Prompt: Reproduce every line that appears below, precisely and completely.

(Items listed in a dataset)

<<<<

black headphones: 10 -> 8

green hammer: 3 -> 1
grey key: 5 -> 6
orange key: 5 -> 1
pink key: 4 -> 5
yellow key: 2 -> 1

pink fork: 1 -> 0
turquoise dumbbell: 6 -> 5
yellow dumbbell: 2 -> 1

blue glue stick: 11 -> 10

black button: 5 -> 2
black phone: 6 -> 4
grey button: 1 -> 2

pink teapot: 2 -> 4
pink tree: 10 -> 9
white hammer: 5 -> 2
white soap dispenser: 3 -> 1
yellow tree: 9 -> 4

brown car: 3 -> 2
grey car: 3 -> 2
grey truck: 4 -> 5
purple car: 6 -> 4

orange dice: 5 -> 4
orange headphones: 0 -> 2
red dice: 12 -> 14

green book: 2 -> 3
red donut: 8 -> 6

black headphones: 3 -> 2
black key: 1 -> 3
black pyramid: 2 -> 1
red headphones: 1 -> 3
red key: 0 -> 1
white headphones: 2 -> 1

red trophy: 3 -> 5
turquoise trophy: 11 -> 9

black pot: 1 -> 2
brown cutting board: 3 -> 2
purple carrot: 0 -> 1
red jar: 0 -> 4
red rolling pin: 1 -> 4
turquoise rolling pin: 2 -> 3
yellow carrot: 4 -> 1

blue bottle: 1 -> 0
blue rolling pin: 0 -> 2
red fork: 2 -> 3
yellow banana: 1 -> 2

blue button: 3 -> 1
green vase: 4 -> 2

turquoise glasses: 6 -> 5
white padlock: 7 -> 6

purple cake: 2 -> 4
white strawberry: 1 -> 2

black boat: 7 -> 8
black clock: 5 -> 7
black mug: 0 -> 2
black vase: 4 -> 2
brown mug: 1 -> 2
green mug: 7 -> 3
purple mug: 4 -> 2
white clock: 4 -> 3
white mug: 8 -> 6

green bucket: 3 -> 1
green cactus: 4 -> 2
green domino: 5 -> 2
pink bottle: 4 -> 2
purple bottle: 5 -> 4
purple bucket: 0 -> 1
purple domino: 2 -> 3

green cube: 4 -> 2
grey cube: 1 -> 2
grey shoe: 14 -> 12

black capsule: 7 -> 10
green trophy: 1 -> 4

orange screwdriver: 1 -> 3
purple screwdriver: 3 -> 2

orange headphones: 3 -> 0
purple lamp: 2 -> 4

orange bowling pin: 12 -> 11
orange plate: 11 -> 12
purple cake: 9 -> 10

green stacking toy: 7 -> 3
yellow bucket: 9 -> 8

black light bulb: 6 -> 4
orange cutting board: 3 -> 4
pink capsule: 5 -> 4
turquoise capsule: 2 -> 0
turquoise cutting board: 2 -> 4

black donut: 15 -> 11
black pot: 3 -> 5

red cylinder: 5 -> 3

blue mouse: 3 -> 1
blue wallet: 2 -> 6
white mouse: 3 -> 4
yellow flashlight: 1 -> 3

>>>>

Exercise response:
black headphones: 10 -> 8

green hammer: 3 -> 1
grey key: 5 -> 6
orange key: 5 -> 1
pink key: 4 -> 5
yellow key: 2 -> 1

pink fork: 1 -> 0
turquoise dumbbell: 6 -> 5
yellow dumbbell: 2 -> 1

blue glue stick: 11 -> 10

black button: 5 -> 2
black phone: 6 -> 4
grey button: 1 -> 2

pink teapot: 2 -> 4
pink tree: 10 -> 9
white hammer: 5 -> 2
white soap dispenser: 3 -> 1
yellow tree: 9 -> 4

brown car: 3 -> 2
grey car: 3 -> 2
grey truck: 4 -> 5
purple car: 6 -> 4

orange dice: 5 -> 4
orange headphones: 0 -> 2
red dice: 12 -> 14

green book: 2 -> 3
red donut: 8 -> 6

black headphones: 3 -> 2
black key: 1 -> 3
black pyramid: 2 -> 1
red headphones: 1 -> 3
red key: 0 -> 1
white headphones: 2 -> 1

red trophy: 3 -> 5
turquoise trophy: 11 -> 9

black pot: 1 -> 2
brown cutting board: 3 -> 2
purple carrot: 0 -> 1
red jar: 0 -> 4
red rolling pin: 1 -> 4
turquoise rolling pin: 2 -> 3
yellow carrot: 4 -> 1

blue bottle: 1 -> 0
blue rolling pin: 0 -> 2
red fork: 2 -> 3
yellow banana: 1 -> 2

blue button: 3 -> 1
green vase: 4 -> 2

turquoise glasses: 6 -> 5
white padlock: 7 -> 6

purple cake: 2 -> 4
white strawberry: 1 -> 2

black boat: 7 -> 8
black clock: 5 -> 7
black mug: 0 -> 2
black vase: 4 -> 2
brown mug: 1 -> 2
green mug: 7 -> 3
purple mug: 4 -> 2
white clock: 4 -> 3
white mug: 8 -> 6

green bucket: 3 -> 1
green cactus: 4 -> 2
green domino: 5 -> 2
pink bottle: 4 -> 2
purple bottle: 5 -> 4
purple bucket: 0 -> 1
purple domino: 2 -> 3

green cube: 4 -> 2
grey cube: 1 -> 2
grey shoe: 14 -> 12

black capsule: 7 -> 10
green trophy: 1 -> 4

orange screwdriver: 1 -> 3
purple screwdriver: 3 -> 2

orange headphones: 3 -> 0
purple lamp: 2 -> 4

orange bowling pin: 12 -> 11
orange plate: 11 -> 12
purple cake: 9 -> 10

green stacking toy: 7 -> 3
yellow bucket: 9 -> 8

black light bulb: 6 -> 4
orange cutting board: 3 -> 4
pink capsule: 5 -> 4
turquoise capsule: 2 -> 0
turquoise cutting board: 2 -> 4

black donut: 15 -> 11
black pot: 3 -> 5

red cylinder: 5 -> 3

blue mouse: 3 -> 1
blue wallet: 2 -> 6
white mouse: 3 -> 4
yellow flashlight: 1 -> 3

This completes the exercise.